ACTION ITEM
Print out the data exactly, keeping every image out of it.

-.-.-

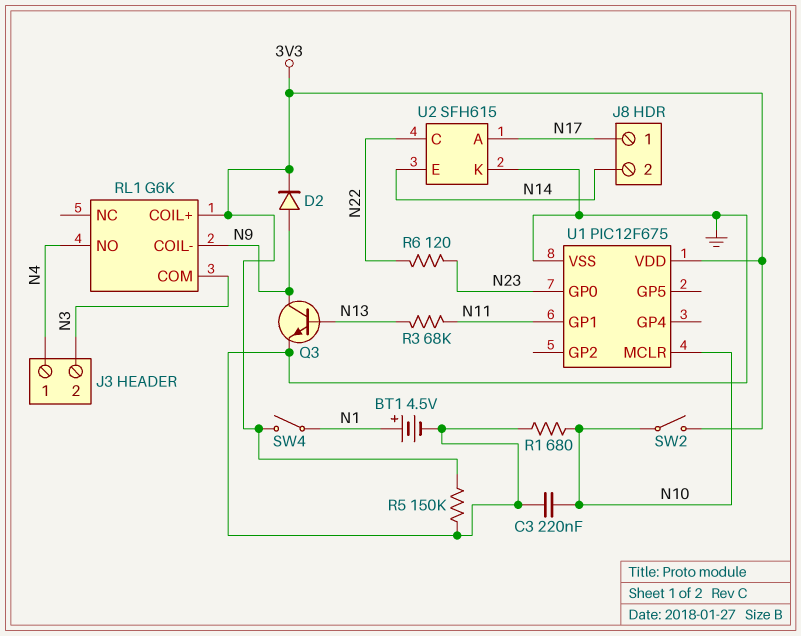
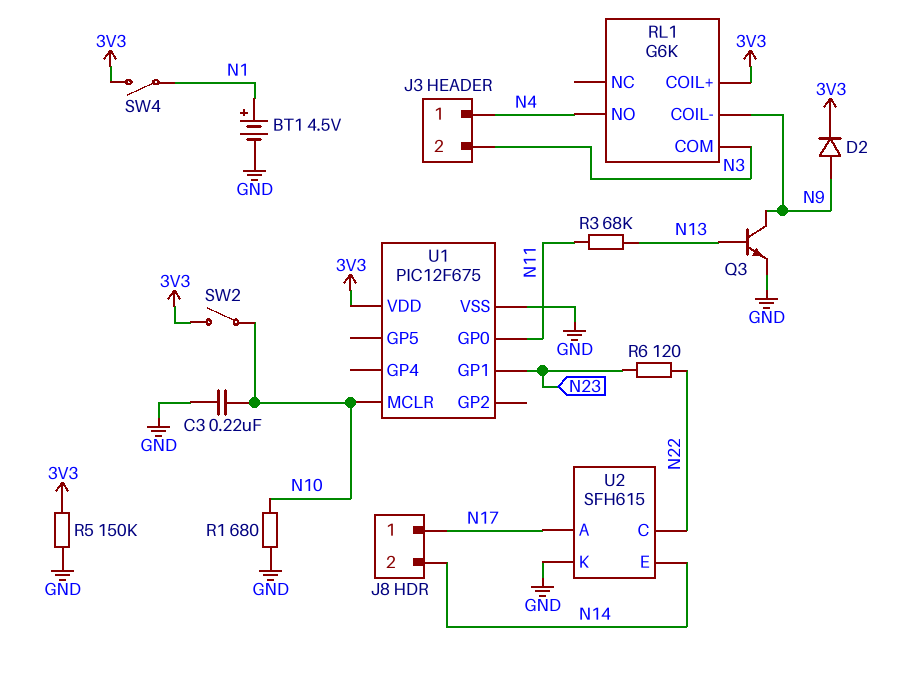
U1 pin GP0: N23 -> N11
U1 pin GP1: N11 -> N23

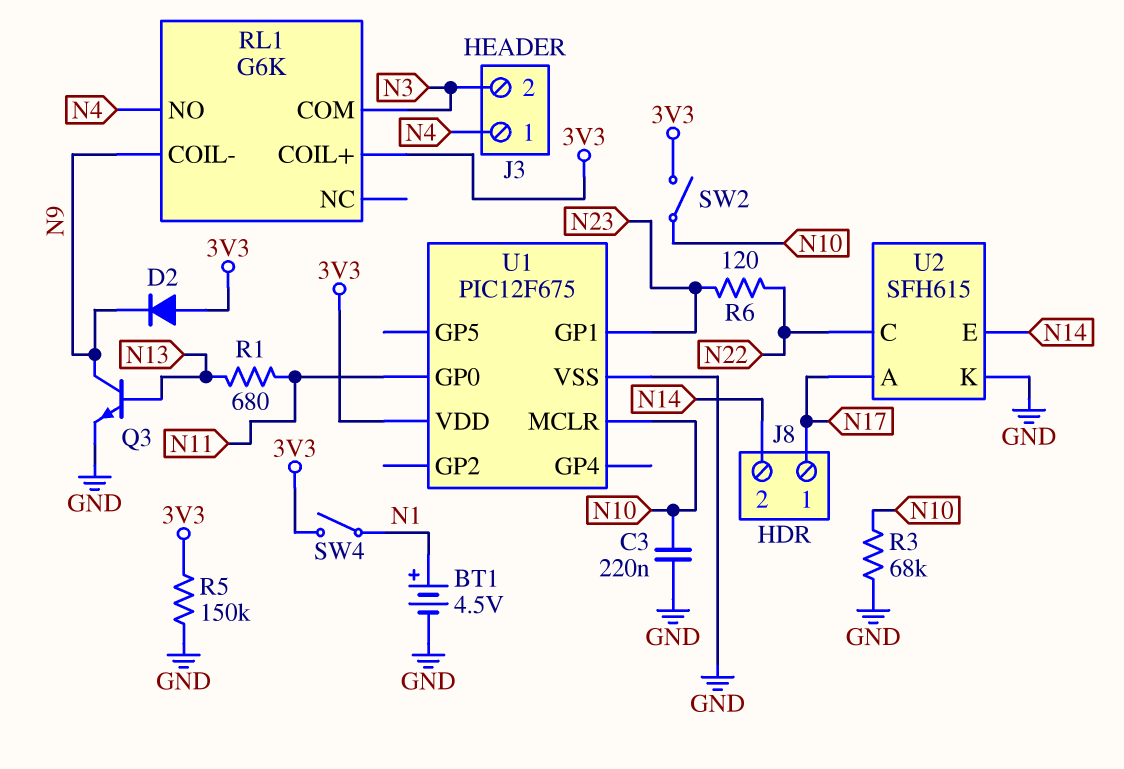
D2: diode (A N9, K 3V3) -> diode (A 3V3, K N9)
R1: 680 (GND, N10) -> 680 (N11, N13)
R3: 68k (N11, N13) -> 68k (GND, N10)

-.-.-

TASK RESPONSE
U1 pin GP0: N23 -> N11
U1 pin GP1: N11 -> N23

D2: diode (A N9, K 3V3) -> diode (A 3V3, K N9)
R1: 680 (GND, N10) -> 680 (N11, N13)
R3: 68k (N11, N13) -> 68k (GND, N10)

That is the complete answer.